> **Problem description**:
Copy out exactly the line that contains "none -> white brick B7 level 1" and all lines following it to the end of the data.

> **Extracted information**:
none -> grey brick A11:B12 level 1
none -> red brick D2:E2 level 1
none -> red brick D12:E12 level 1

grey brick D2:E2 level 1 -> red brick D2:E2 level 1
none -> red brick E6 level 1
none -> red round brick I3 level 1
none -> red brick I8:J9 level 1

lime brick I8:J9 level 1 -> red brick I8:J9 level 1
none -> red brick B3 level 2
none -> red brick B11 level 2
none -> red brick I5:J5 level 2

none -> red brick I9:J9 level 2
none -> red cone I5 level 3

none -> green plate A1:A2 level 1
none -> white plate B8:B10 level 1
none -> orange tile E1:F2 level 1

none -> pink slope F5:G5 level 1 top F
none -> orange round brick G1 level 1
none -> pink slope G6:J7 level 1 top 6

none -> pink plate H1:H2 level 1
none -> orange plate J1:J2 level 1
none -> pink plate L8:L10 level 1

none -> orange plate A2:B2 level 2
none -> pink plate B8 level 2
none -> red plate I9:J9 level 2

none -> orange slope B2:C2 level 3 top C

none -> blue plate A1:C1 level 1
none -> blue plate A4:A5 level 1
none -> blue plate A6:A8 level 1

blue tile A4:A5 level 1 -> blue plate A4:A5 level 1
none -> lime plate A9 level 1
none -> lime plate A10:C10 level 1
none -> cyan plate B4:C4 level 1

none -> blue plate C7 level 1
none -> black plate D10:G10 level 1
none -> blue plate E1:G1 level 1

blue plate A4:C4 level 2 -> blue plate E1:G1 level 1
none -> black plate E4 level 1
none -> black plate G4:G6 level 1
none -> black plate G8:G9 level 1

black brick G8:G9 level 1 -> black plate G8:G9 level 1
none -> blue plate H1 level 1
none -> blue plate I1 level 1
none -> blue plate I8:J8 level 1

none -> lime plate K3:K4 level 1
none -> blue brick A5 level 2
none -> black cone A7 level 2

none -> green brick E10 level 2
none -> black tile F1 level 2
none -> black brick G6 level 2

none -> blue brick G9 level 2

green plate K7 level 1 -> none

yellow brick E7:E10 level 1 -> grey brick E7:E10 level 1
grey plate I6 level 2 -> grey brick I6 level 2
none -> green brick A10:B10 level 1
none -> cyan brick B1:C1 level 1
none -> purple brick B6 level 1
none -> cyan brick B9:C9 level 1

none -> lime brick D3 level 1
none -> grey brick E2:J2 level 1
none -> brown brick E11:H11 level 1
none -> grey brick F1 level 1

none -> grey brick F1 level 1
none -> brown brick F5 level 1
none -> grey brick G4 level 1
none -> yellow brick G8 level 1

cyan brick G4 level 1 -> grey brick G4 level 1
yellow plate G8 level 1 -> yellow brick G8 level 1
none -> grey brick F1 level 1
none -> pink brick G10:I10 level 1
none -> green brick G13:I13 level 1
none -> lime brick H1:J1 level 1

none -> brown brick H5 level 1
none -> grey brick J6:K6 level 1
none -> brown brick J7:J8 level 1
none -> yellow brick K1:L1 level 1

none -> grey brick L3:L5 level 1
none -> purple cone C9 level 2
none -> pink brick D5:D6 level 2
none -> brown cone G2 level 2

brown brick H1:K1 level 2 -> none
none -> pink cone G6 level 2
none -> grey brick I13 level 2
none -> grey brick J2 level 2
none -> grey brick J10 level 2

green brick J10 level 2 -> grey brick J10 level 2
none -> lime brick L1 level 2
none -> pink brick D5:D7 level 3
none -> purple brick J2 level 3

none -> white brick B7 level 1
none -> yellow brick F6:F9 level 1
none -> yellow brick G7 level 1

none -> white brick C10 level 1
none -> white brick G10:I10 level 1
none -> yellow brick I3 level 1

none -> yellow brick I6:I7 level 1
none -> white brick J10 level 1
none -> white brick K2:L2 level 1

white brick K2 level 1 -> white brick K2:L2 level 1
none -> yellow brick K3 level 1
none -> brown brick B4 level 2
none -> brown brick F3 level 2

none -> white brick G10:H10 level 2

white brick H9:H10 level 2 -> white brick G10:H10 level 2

> **Answer space**:
none -> white brick B7 level 1
none -> yellow brick F6:F9 level 1
none -> yellow brick G7 level 1

none -> white brick C10 level 1
none -> white brick G10:I10 level 1
none -> yellow brick I3 level 1

none -> yellow brick I6:I7 level 1
none -> white brick J10 level 1
none -> white brick K2:L2 level 1

white brick K2 level 1 -> white brick K2:L2 level 1
none -> yellow brick K3 level 1
none -> brown brick B4 level 2
none -> brown brick F3 level 2

none -> white brick G10:H10 level 2

white brick H9:H10 level 2 -> white brick G10:H10 level 2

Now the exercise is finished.